Starting with the first line of the data that follows, transcribe every line verbatim until the line containing "(182, 157) = (883, 568): none" has been transcribed.

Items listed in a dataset
□ □ □ □ □ □ □
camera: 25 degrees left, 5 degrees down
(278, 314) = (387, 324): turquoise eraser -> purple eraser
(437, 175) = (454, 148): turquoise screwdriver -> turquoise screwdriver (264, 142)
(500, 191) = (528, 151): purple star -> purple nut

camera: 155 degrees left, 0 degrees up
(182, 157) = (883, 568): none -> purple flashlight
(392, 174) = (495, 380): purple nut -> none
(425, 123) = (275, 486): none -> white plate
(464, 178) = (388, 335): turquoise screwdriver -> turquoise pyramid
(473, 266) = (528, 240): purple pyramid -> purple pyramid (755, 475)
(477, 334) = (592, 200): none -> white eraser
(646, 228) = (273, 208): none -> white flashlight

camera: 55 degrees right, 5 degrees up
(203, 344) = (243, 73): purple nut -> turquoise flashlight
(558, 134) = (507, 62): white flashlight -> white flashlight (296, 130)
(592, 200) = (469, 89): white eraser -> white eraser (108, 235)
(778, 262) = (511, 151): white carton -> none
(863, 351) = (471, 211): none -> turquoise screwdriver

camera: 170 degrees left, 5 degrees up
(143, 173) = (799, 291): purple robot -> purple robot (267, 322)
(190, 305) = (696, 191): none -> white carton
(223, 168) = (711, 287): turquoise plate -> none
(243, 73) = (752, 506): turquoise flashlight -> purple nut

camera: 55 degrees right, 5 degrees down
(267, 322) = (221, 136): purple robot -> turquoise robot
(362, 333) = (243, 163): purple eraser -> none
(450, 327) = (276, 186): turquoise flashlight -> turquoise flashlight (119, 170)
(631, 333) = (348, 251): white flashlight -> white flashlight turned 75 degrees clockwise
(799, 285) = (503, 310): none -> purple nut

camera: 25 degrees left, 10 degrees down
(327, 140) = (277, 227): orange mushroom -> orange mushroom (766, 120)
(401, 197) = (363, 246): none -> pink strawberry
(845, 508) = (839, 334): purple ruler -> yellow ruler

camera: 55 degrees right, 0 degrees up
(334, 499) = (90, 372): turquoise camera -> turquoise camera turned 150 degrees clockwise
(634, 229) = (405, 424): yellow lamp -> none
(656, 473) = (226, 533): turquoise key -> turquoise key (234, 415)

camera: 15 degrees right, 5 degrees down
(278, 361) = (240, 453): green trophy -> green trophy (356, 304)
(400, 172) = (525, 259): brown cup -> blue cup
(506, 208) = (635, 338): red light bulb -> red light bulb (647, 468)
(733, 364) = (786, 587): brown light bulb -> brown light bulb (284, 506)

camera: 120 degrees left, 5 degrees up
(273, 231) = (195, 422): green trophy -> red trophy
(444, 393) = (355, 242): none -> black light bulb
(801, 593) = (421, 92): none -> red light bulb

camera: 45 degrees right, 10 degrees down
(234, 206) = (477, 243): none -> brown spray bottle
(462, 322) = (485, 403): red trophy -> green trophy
□ □ □ □ □ □ □
### Reply to the exercise:
camera: 25 degrees left, 5 degrees down
(278, 314) = (387, 324): turquoise eraser -> purple eraser
(437, 175) = (454, 148): turquoise screwdriver -> turquoise screwdriver (264, 142)
(500, 191) = (528, 151): purple star -> purple nut

camera: 155 degrees left, 0 degrees up
(182, 157) = (883, 568): none -> purple flashlight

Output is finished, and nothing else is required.